▸ DATA SUPPLIED

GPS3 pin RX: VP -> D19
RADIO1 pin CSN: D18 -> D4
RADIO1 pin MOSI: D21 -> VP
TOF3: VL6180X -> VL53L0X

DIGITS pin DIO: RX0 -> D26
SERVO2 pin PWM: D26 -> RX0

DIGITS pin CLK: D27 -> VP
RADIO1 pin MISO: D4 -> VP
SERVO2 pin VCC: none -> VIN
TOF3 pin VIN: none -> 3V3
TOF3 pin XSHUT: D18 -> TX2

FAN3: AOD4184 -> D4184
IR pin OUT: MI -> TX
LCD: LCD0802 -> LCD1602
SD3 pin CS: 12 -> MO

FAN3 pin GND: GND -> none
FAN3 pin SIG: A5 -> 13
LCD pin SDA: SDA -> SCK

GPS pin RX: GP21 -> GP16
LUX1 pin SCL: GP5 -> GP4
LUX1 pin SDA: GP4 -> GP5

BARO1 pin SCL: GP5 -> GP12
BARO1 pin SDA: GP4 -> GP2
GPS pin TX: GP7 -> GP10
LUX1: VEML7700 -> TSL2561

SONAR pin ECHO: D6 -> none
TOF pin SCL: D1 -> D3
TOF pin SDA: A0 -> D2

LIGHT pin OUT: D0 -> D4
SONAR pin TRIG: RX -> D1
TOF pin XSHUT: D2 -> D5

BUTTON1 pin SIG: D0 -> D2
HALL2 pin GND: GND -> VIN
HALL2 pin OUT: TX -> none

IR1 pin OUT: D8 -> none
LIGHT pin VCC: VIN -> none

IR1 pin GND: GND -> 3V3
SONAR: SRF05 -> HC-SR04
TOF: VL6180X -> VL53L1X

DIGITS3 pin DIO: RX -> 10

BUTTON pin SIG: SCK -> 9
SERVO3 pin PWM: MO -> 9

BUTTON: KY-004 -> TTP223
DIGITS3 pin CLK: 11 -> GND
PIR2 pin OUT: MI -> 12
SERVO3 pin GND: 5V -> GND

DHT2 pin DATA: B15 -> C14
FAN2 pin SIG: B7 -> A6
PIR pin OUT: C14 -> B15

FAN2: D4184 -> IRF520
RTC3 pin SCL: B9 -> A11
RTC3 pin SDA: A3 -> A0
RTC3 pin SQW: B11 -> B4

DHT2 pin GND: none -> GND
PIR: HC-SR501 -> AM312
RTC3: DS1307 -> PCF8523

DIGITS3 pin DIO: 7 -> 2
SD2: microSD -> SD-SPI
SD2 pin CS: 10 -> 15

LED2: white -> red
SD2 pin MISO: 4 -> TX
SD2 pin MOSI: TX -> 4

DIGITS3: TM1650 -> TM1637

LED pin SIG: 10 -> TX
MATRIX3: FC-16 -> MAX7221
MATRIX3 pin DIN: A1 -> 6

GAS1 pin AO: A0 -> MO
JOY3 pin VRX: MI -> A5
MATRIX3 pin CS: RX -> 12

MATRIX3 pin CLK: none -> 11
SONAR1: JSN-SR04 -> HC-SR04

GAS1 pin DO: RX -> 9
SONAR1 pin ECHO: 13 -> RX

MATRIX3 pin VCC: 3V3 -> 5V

▸ WHAT THE TASK REQUIRES
In the records above, find every line containing the word "XSHUT" and show it.

▸ YOUR SOLUTION
TOF3 pin XSHUT: D18 -> TX2
TOF pin XSHUT: D2 -> D5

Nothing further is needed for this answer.